_Task_: Produce as output only the lines below starting at the line with "green headphones: [331,426,389,473]" and continuing through the line with "red spoon: [256,542,280,599]", each one exactly as written.

:::

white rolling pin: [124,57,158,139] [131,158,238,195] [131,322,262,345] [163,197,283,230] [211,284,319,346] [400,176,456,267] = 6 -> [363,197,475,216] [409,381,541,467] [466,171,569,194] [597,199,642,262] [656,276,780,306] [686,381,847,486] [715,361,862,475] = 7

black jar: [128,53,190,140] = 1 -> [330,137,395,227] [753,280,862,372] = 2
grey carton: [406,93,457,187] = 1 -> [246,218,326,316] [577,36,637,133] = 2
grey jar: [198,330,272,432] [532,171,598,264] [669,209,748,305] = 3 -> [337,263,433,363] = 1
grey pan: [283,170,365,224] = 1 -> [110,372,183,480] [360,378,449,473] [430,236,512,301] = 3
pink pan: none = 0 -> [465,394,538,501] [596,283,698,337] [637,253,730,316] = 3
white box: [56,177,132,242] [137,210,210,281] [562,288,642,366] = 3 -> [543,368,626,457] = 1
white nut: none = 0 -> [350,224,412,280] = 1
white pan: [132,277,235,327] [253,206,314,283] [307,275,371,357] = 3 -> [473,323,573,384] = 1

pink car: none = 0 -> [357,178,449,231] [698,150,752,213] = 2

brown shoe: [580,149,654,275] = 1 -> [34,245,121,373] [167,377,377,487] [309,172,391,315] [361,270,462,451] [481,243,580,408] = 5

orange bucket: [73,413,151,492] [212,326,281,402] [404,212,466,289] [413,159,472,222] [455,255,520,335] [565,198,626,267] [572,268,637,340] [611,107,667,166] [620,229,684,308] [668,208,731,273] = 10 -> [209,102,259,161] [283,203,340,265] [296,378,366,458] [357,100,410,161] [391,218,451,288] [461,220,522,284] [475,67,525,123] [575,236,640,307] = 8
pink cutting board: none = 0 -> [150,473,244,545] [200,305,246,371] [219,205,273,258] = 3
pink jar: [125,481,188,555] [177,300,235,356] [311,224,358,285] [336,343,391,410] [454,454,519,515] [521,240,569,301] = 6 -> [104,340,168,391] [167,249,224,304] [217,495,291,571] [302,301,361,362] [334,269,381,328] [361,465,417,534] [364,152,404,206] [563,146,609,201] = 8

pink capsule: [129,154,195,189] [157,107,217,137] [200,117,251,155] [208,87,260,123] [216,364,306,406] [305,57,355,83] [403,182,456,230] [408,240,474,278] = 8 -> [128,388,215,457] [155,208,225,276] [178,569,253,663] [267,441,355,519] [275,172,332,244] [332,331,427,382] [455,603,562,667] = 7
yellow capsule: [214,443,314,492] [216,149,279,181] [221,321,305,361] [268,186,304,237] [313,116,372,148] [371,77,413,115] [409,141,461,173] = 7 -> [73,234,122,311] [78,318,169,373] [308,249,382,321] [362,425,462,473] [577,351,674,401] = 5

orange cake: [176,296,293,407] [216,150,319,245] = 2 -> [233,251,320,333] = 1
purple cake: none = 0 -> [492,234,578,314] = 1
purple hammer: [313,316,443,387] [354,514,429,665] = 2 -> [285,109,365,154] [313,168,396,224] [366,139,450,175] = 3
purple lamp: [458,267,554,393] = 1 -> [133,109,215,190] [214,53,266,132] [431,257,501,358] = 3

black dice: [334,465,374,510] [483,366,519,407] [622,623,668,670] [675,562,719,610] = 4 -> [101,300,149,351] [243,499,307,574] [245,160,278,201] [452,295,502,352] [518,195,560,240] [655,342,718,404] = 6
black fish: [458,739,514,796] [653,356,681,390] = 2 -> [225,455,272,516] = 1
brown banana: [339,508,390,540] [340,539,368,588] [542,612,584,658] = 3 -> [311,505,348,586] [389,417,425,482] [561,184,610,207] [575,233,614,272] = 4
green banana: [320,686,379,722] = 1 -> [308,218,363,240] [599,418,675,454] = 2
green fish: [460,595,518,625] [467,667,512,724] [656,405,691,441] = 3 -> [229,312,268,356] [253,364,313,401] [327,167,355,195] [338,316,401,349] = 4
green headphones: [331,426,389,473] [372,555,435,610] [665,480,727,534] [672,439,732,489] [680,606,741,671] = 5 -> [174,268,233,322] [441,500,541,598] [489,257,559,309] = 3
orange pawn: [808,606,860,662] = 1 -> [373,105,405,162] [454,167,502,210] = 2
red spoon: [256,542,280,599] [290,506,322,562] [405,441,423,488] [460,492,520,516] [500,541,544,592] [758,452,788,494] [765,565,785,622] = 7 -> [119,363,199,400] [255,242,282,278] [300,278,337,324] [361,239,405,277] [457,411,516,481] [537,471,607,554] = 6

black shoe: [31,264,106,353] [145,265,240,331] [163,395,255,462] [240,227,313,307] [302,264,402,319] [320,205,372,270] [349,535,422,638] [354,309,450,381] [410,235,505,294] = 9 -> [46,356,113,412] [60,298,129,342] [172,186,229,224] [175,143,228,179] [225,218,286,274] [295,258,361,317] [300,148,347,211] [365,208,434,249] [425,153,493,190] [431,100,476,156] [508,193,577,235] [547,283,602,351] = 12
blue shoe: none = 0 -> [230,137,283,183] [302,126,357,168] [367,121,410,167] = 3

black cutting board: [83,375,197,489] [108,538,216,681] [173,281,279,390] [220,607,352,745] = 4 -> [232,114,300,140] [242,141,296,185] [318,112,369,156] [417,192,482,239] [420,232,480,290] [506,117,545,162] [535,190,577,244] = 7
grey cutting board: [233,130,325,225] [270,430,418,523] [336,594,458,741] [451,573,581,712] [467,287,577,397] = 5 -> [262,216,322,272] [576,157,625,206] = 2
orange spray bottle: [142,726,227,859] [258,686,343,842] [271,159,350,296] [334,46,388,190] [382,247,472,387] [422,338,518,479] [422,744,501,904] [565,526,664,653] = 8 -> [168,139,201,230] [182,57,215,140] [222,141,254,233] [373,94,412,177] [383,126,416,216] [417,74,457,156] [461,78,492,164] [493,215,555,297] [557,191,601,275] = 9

:::

_Output_:
green headphones: [331,426,389,473] [372,555,435,610] [665,480,727,534] [672,439,732,489] [680,606,741,671] = 5 -> [174,268,233,322] [441,500,541,598] [489,257,559,309] = 3
orange pawn: [808,606,860,662] = 1 -> [373,105,405,162] [454,167,502,210] = 2
red spoon: [256,542,280,599] [290,506,322,562] [405,441,423,488] [460,492,520,516] [500,541,544,592] [758,452,788,494] [765,565,785,622] = 7 -> [119,363,199,400] [255,242,282,278] [300,278,337,324] [361,239,405,277] [457,411,516,481] [537,471,607,554] = 6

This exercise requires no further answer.